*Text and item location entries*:
»»

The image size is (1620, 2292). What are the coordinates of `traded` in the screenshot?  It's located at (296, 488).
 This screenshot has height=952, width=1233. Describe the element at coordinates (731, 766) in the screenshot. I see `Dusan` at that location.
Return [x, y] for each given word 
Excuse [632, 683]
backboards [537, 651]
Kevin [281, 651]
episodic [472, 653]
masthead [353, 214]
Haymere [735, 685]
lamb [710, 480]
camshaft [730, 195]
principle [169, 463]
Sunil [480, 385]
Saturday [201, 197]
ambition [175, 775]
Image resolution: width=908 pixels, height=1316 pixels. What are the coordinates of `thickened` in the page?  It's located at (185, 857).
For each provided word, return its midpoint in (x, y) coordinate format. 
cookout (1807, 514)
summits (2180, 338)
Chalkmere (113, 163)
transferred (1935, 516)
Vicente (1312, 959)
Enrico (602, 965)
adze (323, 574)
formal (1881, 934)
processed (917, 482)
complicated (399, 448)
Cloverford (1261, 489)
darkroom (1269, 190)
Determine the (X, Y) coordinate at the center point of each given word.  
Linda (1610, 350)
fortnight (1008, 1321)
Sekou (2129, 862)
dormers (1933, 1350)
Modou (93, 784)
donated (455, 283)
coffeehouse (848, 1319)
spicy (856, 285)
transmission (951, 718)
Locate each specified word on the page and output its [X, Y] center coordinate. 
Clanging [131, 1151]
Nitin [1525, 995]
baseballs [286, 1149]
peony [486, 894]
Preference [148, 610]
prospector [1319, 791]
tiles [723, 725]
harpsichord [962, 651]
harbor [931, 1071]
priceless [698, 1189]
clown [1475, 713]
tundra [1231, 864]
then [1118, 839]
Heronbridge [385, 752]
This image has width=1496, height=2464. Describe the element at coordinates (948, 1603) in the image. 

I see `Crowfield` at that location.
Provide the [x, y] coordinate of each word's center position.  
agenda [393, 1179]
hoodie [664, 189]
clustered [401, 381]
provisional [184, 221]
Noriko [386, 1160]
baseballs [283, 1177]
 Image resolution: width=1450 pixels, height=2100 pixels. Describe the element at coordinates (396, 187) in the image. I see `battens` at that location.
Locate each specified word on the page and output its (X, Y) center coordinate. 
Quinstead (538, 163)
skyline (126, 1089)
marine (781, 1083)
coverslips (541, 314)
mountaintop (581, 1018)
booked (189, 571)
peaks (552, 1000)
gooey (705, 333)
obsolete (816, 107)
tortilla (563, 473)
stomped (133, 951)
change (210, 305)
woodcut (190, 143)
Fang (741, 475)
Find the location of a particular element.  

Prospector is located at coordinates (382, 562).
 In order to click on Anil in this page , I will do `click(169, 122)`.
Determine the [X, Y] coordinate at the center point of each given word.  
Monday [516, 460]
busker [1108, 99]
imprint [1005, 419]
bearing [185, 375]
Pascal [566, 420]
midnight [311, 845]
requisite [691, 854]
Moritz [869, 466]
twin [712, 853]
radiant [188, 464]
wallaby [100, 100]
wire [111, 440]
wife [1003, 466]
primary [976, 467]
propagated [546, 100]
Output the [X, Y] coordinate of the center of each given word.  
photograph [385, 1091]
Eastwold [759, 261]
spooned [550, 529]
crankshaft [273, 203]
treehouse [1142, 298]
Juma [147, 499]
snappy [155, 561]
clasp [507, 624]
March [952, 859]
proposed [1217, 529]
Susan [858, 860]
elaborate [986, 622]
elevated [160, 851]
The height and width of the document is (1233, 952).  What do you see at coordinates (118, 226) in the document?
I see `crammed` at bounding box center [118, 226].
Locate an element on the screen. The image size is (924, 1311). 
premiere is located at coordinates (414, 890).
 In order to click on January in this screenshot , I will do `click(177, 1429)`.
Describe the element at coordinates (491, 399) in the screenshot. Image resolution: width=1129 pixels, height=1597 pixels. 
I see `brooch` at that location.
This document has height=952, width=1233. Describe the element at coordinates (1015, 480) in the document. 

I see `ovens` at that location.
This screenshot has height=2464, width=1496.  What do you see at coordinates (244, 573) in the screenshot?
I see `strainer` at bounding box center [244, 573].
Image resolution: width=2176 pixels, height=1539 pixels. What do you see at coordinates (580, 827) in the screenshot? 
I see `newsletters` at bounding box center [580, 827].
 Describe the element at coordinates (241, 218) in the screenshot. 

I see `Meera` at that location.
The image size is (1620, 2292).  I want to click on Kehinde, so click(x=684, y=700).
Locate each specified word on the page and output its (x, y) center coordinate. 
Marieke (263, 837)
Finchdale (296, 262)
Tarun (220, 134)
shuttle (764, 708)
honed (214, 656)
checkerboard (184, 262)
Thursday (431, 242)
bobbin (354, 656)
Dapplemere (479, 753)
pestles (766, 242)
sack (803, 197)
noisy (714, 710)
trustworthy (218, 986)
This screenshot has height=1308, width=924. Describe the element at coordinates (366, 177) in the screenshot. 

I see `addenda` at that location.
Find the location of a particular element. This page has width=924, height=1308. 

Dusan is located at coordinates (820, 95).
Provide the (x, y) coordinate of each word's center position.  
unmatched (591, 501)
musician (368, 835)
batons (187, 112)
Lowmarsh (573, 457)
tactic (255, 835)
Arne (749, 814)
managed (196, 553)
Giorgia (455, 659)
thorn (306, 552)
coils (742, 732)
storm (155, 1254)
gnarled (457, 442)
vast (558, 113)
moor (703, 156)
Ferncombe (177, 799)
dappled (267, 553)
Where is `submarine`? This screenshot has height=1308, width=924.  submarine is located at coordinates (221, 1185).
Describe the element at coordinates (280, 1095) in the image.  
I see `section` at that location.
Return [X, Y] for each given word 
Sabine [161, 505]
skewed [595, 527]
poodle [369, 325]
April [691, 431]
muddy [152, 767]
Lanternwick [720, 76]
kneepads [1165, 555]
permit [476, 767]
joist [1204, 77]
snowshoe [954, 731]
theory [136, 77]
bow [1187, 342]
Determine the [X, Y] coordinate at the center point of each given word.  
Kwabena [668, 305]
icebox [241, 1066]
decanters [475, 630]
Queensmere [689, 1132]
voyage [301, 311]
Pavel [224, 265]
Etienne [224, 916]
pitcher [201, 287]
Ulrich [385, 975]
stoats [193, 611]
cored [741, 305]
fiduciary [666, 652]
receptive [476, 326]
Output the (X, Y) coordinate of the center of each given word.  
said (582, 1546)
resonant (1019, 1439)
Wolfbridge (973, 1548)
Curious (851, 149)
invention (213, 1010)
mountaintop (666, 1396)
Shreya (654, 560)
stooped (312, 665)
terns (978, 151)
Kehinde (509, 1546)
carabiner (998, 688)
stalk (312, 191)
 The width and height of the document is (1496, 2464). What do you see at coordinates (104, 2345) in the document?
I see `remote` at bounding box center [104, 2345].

««

*REQUIREMENTS*: Reproduce the listing above in full, changing "harpsichord" to "clavichord" wherever it occurs and leaving every other line unchanged.

*EXERCISE SOLUTION*:
The image size is (1620, 2292). What are the coordinates of `traded` in the screenshot?  It's located at (296, 488).
 This screenshot has height=952, width=1233. Describe the element at coordinates (731, 766) in the screenshot. I see `Dusan` at that location.
Return [x, y] for each given word 
Excuse [632, 683]
backboards [537, 651]
Kevin [281, 651]
episodic [472, 653]
masthead [353, 214]
Haymere [735, 685]
lamb [710, 480]
camshaft [730, 195]
principle [169, 463]
Sunil [480, 385]
Saturday [201, 197]
ambition [175, 775]
Image resolution: width=908 pixels, height=1316 pixels. What are the coordinates of `thickened` in the page?  It's located at (185, 857).
For each provided word, return its midpoint in (x, y) coordinate format. 
cookout (1807, 514)
summits (2180, 338)
Chalkmere (113, 163)
transferred (1935, 516)
Vicente (1312, 959)
Enrico (602, 965)
adze (323, 574)
formal (1881, 934)
processed (917, 482)
complicated (399, 448)
Cloverford (1261, 489)
darkroom (1269, 190)
Determine the (X, Y) coordinate at the center point of each given word.  
Linda (1610, 350)
fortnight (1008, 1321)
Sekou (2129, 862)
dormers (1933, 1350)
Modou (93, 784)
donated (455, 283)
coffeehouse (848, 1319)
spicy (856, 285)
transmission (951, 718)
Locate each specified word on the page and output its [X, Y] center coordinate. 
Clanging [131, 1151]
Nitin [1525, 995]
baseballs [286, 1149]
peony [486, 894]
Preference [148, 610]
prospector [1319, 791]
tiles [723, 725]
clavichord [962, 651]
harbor [931, 1071]
priceless [698, 1189]
clown [1475, 713]
tundra [1231, 864]
then [1118, 839]
Heronbridge [385, 752]
This image has width=1496, height=2464. Describe the element at coordinates (948, 1603) in the image. 

I see `Crowfield` at that location.
Provide the [x, y] coordinate of each word's center position.  
agenda [393, 1179]
hoodie [664, 189]
clustered [401, 381]
provisional [184, 221]
Noriko [386, 1160]
baseballs [283, 1177]
 Image resolution: width=1450 pixels, height=2100 pixels. Describe the element at coordinates (396, 187) in the image. I see `battens` at that location.
Locate each specified word on the page and output its (X, Y) center coordinate. 
Quinstead (538, 163)
skyline (126, 1089)
marine (781, 1083)
coverslips (541, 314)
mountaintop (581, 1018)
booked (189, 571)
peaks (552, 1000)
gooey (705, 333)
obsolete (816, 107)
tortilla (563, 473)
stomped (133, 951)
change (210, 305)
woodcut (190, 143)
Fang (741, 475)
Find the location of a particular element.  

Prospector is located at coordinates (382, 562).
 In order to click on Anil in this page , I will do `click(169, 122)`.
Determine the [X, Y] coordinate at the center point of each given word.  
Monday [516, 460]
busker [1108, 99]
imprint [1005, 419]
bearing [185, 375]
Pascal [566, 420]
midnight [311, 845]
requisite [691, 854]
Moritz [869, 466]
twin [712, 853]
radiant [188, 464]
wallaby [100, 100]
wire [111, 440]
wife [1003, 466]
primary [976, 467]
propagated [546, 100]
Output the [X, Y] coordinate of the center of each given word.  
photograph [385, 1091]
Eastwold [759, 261]
spooned [550, 529]
crankshaft [273, 203]
treehouse [1142, 298]
Juma [147, 499]
snappy [155, 561]
clasp [507, 624]
March [952, 859]
proposed [1217, 529]
Susan [858, 860]
elaborate [986, 622]
elevated [160, 851]
The height and width of the document is (1233, 952).  What do you see at coordinates (118, 226) in the document?
I see `crammed` at bounding box center [118, 226].
Locate an element on the screen. The image size is (924, 1311). 
premiere is located at coordinates (414, 890).
 In order to click on January in this screenshot , I will do `click(177, 1429)`.
Describe the element at coordinates (491, 399) in the screenshot. Image resolution: width=1129 pixels, height=1597 pixels. 
I see `brooch` at that location.
This document has height=952, width=1233. Describe the element at coordinates (1015, 480) in the document. 

I see `ovens` at that location.
This screenshot has height=2464, width=1496.  What do you see at coordinates (244, 573) in the screenshot?
I see `strainer` at bounding box center [244, 573].
Image resolution: width=2176 pixels, height=1539 pixels. What do you see at coordinates (580, 827) in the screenshot? 
I see `newsletters` at bounding box center [580, 827].
 Describe the element at coordinates (241, 218) in the screenshot. 

I see `Meera` at that location.
The image size is (1620, 2292).  I want to click on Kehinde, so click(x=684, y=700).
Locate each specified word on the page and output its (x, y) center coordinate. 
Marieke (263, 837)
Finchdale (296, 262)
Tarun (220, 134)
shuttle (764, 708)
honed (214, 656)
checkerboard (184, 262)
Thursday (431, 242)
bobbin (354, 656)
Dapplemere (479, 753)
pestles (766, 242)
sack (803, 197)
noisy (714, 710)
trustworthy (218, 986)
This screenshot has height=1308, width=924. Describe the element at coordinates (366, 177) in the screenshot. 

I see `addenda` at that location.
Find the location of a particular element. This page has width=924, height=1308. 

Dusan is located at coordinates (820, 95).
Provide the (x, y) coordinate of each word's center position.  
unmatched (591, 501)
musician (368, 835)
batons (187, 112)
Lowmarsh (573, 457)
tactic (255, 835)
Arne (749, 814)
managed (196, 553)
Giorgia (455, 659)
thorn (306, 552)
coils (742, 732)
storm (155, 1254)
gnarled (457, 442)
vast (558, 113)
moor (703, 156)
Ferncombe (177, 799)
dappled (267, 553)
Where is `submarine`? This screenshot has height=1308, width=924.  submarine is located at coordinates (221, 1185).
Describe the element at coordinates (280, 1095) in the image.  
I see `section` at that location.
Return [X, Y] for each given word 
Sabine [161, 505]
skewed [595, 527]
poodle [369, 325]
April [691, 431]
muddy [152, 767]
Lanternwick [720, 76]
kneepads [1165, 555]
permit [476, 767]
joist [1204, 77]
snowshoe [954, 731]
theory [136, 77]
bow [1187, 342]
Determine the [X, Y] coordinate at the center point of each given word.  
Kwabena [668, 305]
icebox [241, 1066]
decanters [475, 630]
Queensmere [689, 1132]
voyage [301, 311]
Pavel [224, 265]
Etienne [224, 916]
pitcher [201, 287]
Ulrich [385, 975]
stoats [193, 611]
cored [741, 305]
fiduciary [666, 652]
receptive [476, 326]
Output the (X, Y) coordinate of the center of each given word.  
said (582, 1546)
resonant (1019, 1439)
Wolfbridge (973, 1548)
Curious (851, 149)
invention (213, 1010)
mountaintop (666, 1396)
Shreya (654, 560)
stooped (312, 665)
terns (978, 151)
Kehinde (509, 1546)
carabiner (998, 688)
stalk (312, 191)
 The width and height of the document is (1496, 2464). What do you see at coordinates (104, 2345) in the document?
I see `remote` at bounding box center [104, 2345].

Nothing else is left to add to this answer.